### Instructions for the task
The copy you produce must repeat each record exactly and contain no pictures.

[Items from a data source]
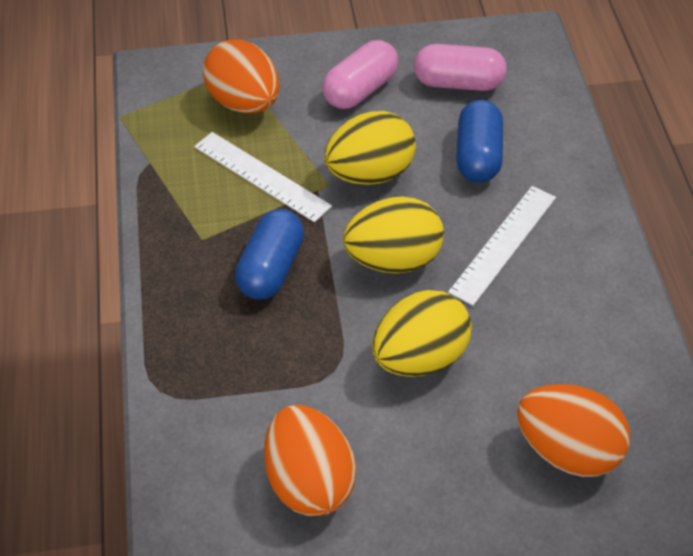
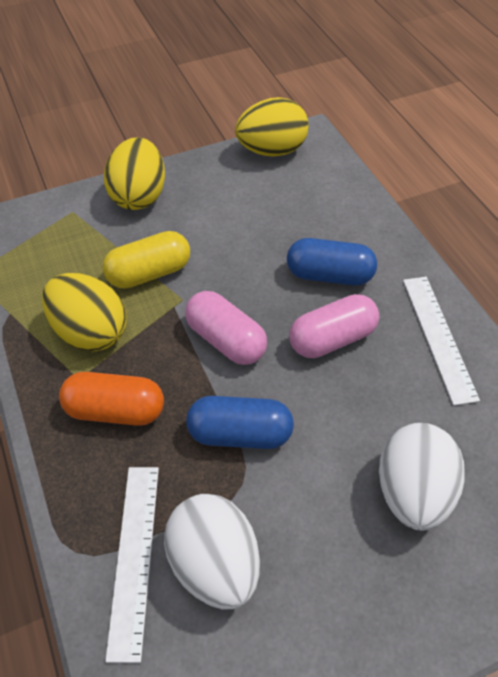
orange capsule: 0 -> 1
orange egg: 3 -> 0
white egg: 0 -> 2
yellow capsule: 0 -> 1

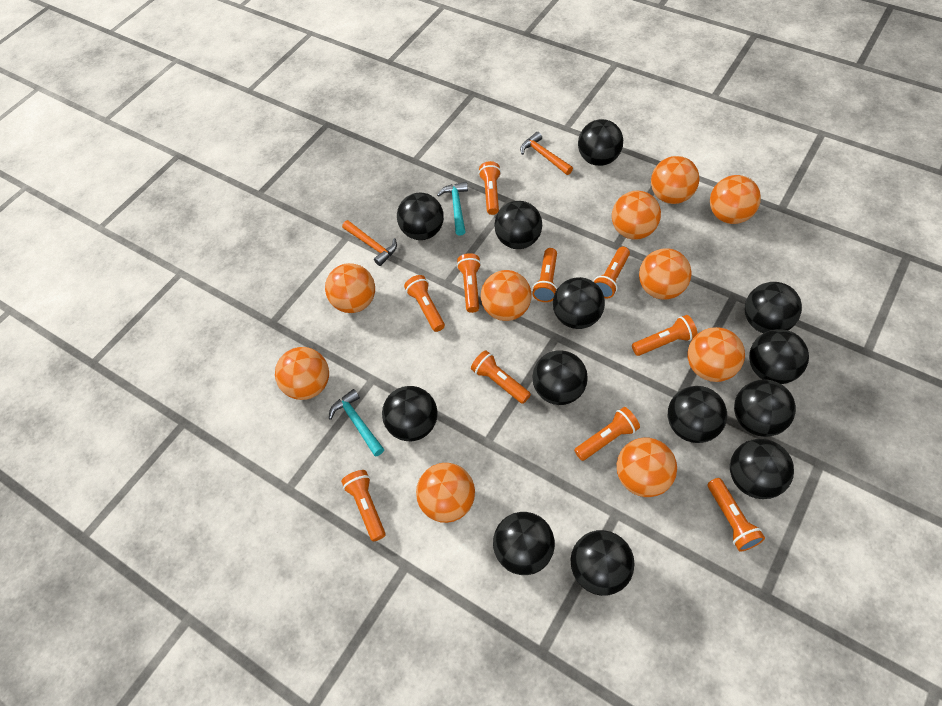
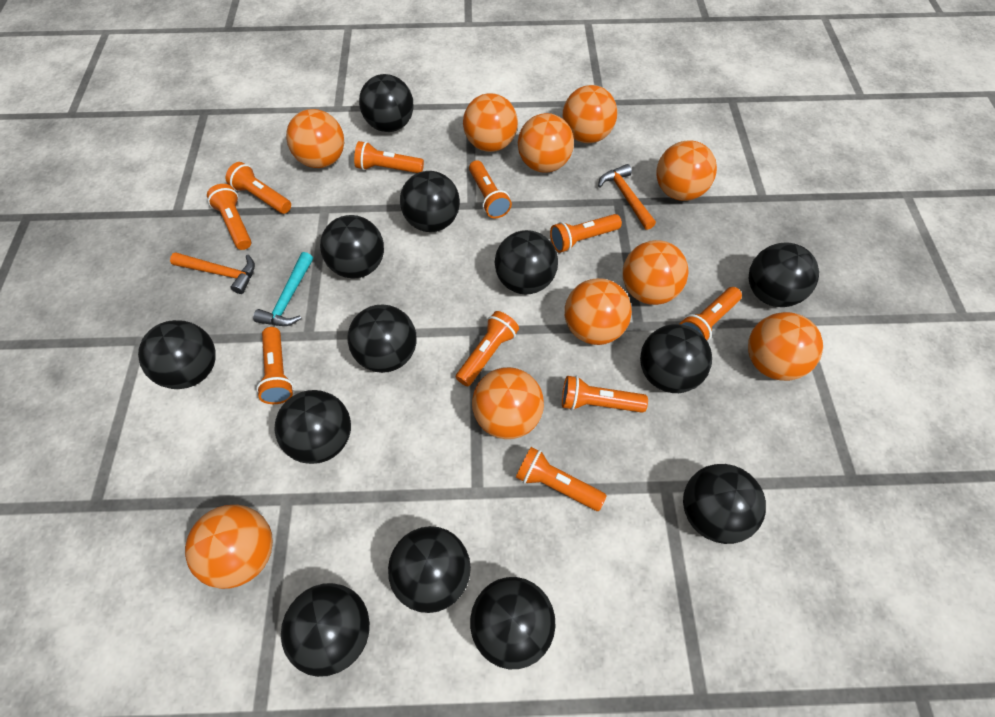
turquoise hammer: 2 -> 1

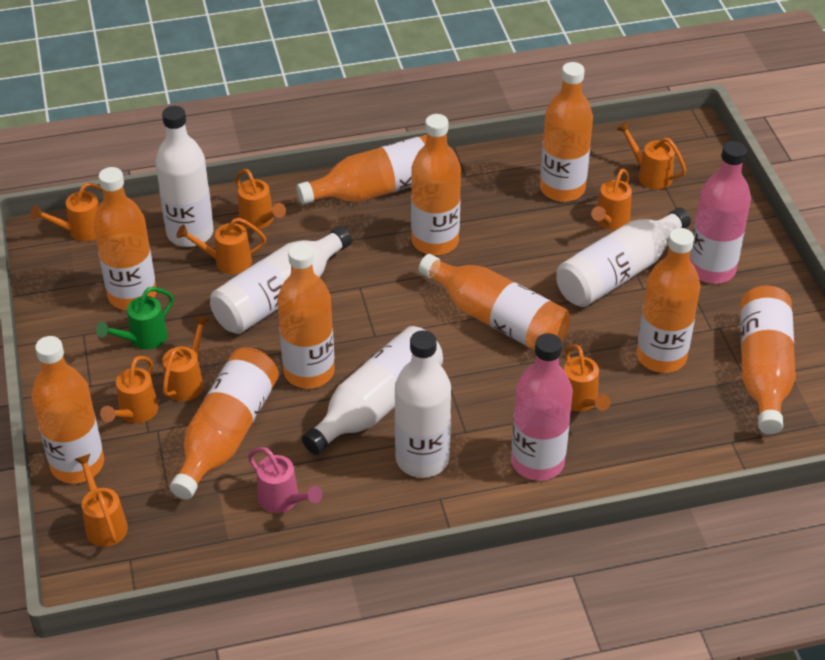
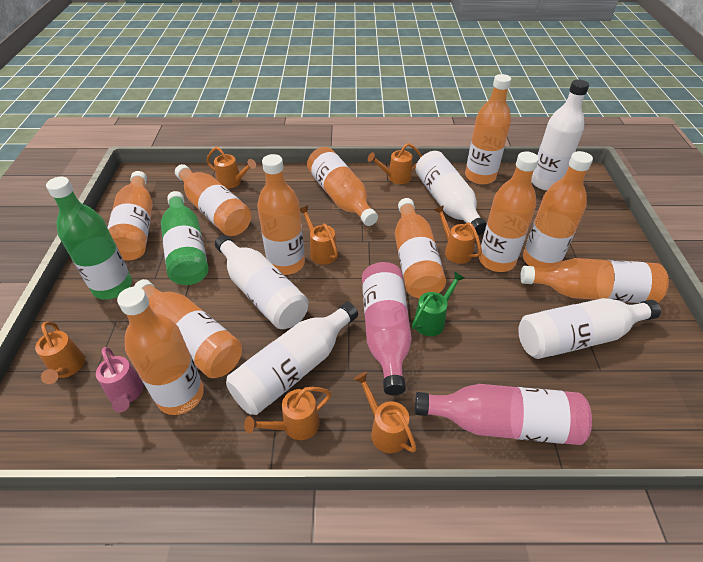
green bottle: 0 -> 2
orange bottle: 10 -> 11
orange watering can: 9 -> 7

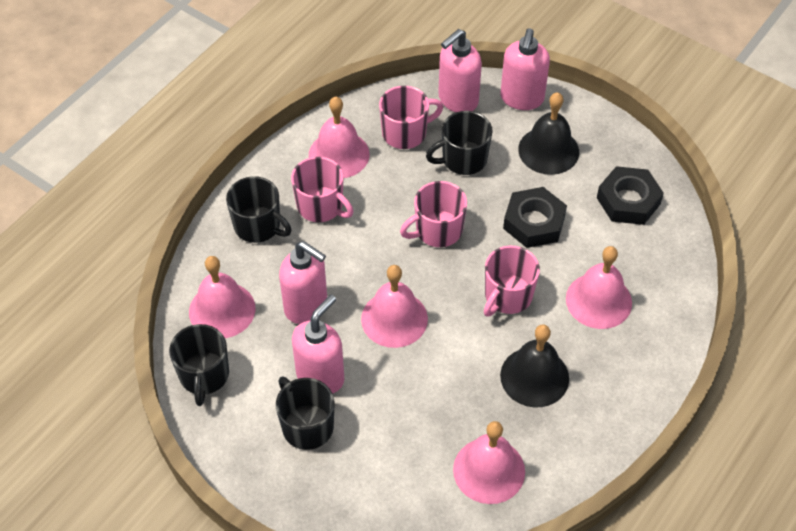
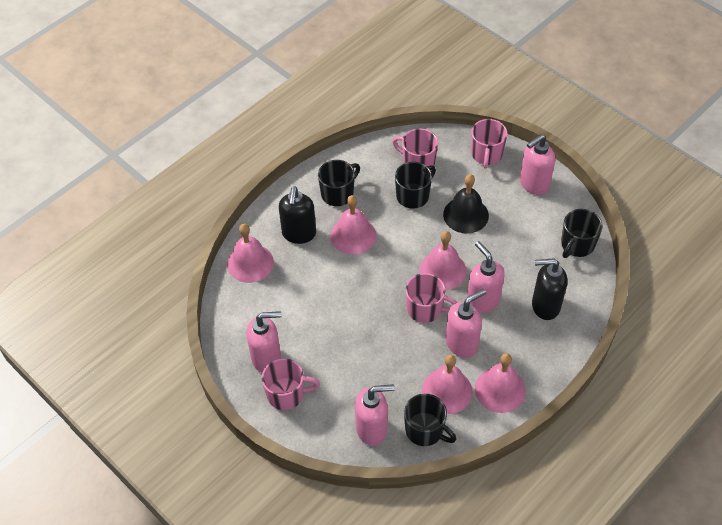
black bell: 2 -> 1
black nut: 2 -> 0
black soap dispenser: 0 -> 2
pink soap dispenser: 4 -> 5

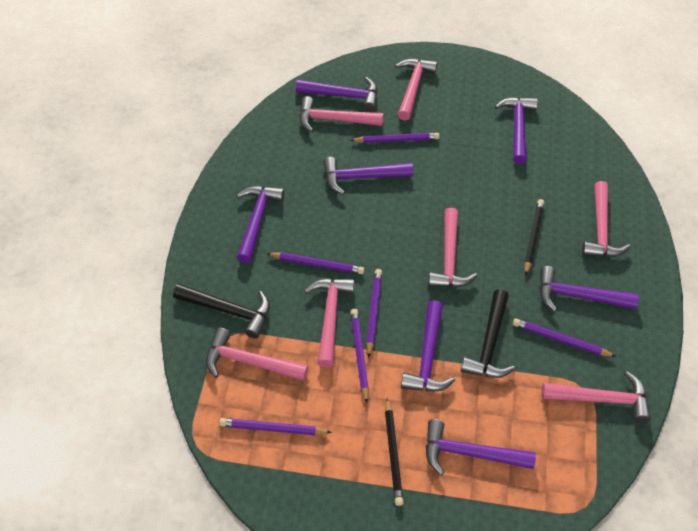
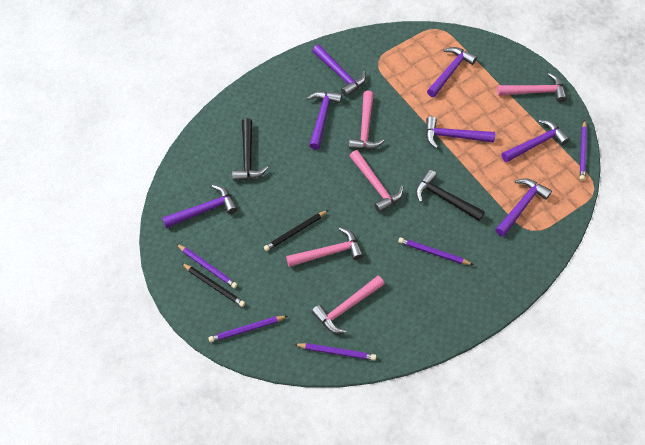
pink hammer: 7 -> 5
purple pencil: 6 -> 5

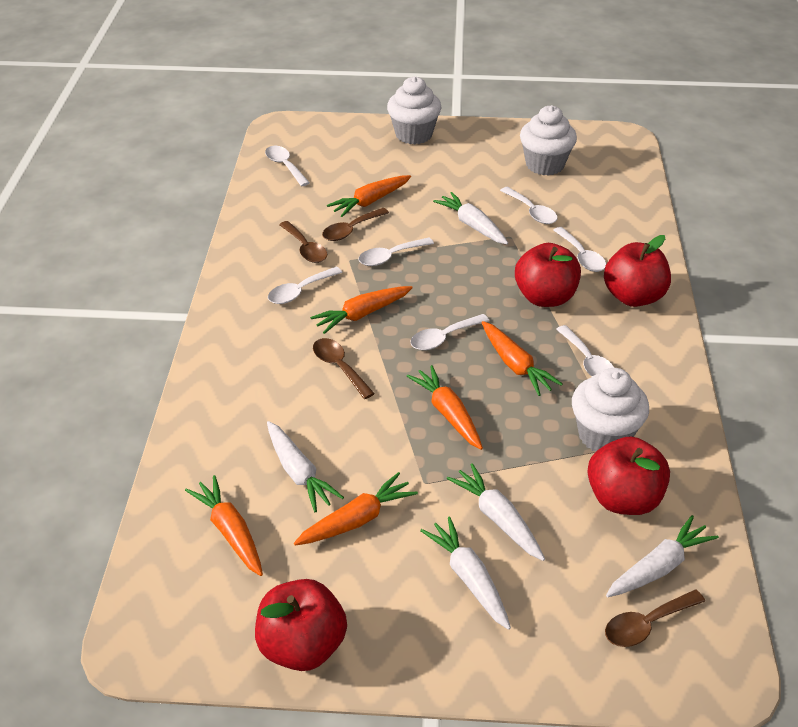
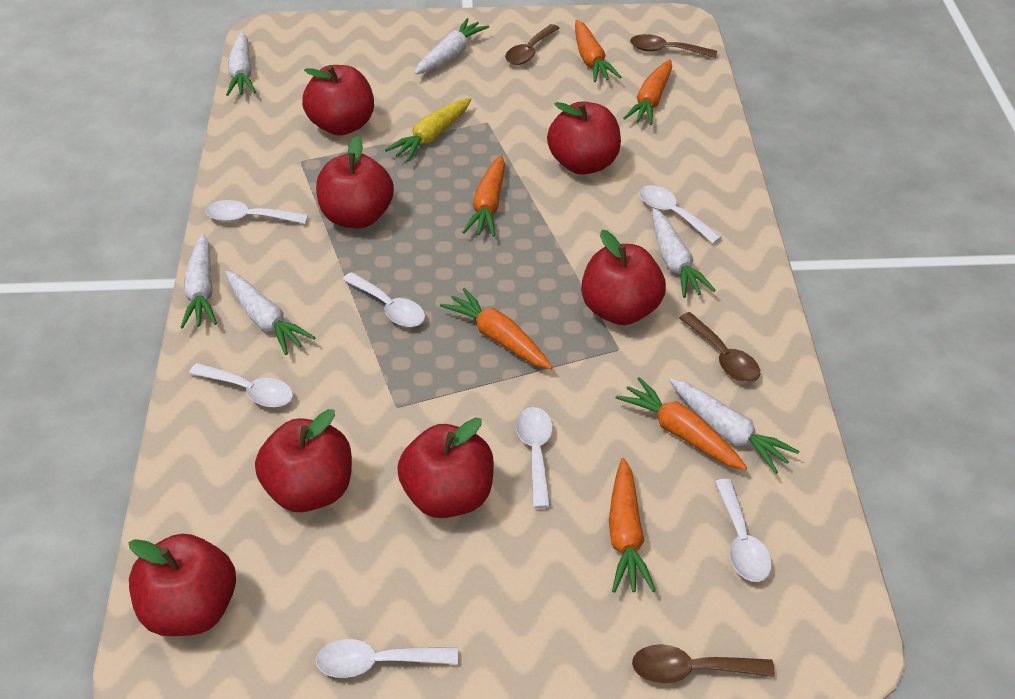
red apple: 4 -> 7
white carrot: 5 -> 6
white cupcake: 3 -> 0
yellow carrot: 0 -> 1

### Answer for this exercise
orange capsule: 0 -> 1
orange egg: 3 -> 0
white egg: 0 -> 2
yellow capsule: 0 -> 1

turquoise hammer: 2 -> 1

green bottle: 0 -> 2
orange bottle: 10 -> 11
orange watering can: 9 -> 7

black bell: 2 -> 1
black nut: 2 -> 0
black soap dispenser: 0 -> 2
pink soap dispenser: 4 -> 5

pink hammer: 7 -> 5
purple pencil: 6 -> 5

red apple: 4 -> 7
white carrot: 5 -> 6
white cupcake: 3 -> 0
yellow carrot: 0 -> 1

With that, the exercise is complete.